— YOUR ASSIGNMENT —
Everything in the records must be copied exactly except the pictures.
BEGIN
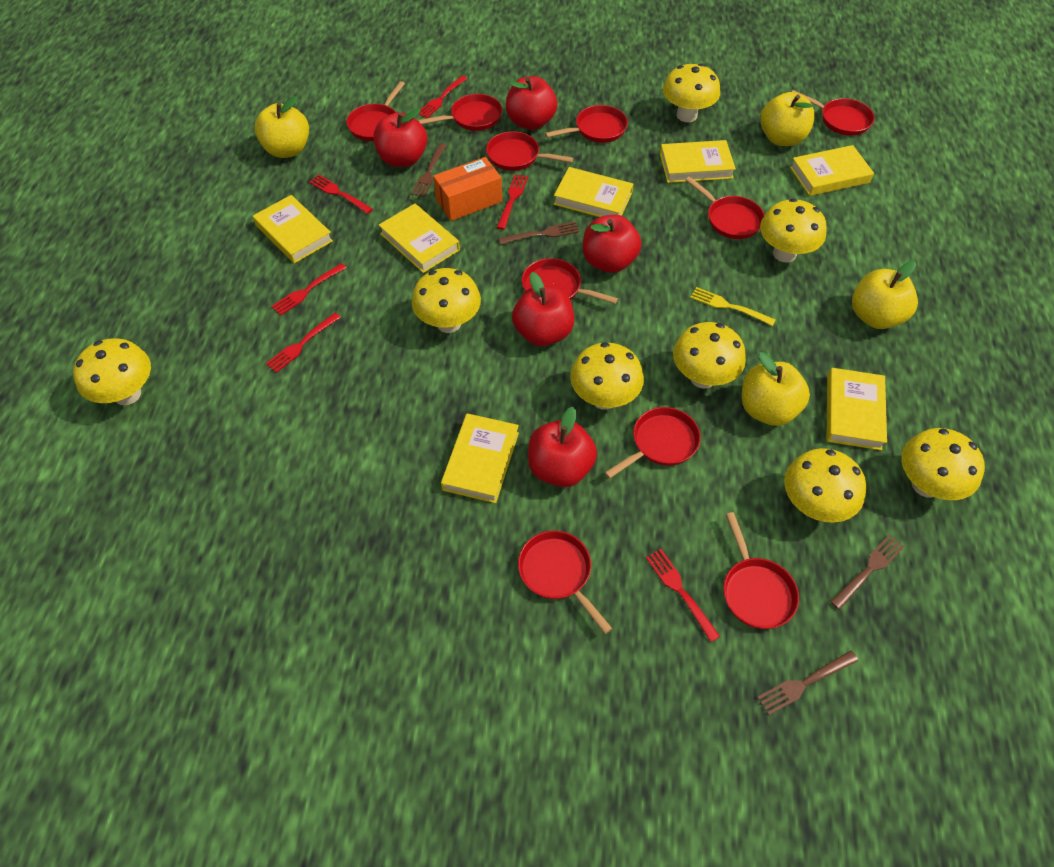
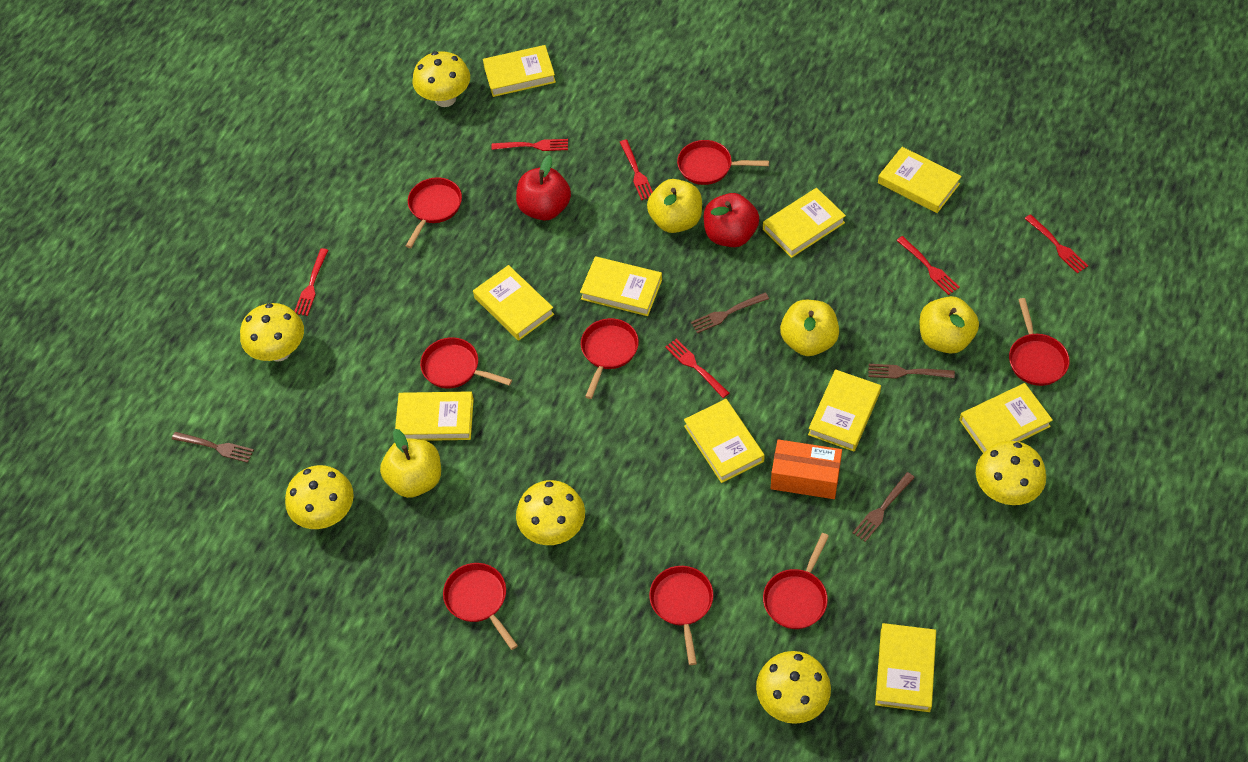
red apple: 5 -> 2
red pan: 10 -> 8
yellow book: 7 -> 10
yellow fork: 1 -> 0
yellow mushroom: 8 -> 6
END
— FINISHED EXERCISE —
red apple: 5 -> 2
red pan: 10 -> 8
yellow book: 7 -> 10
yellow fork: 1 -> 0
yellow mushroom: 8 -> 6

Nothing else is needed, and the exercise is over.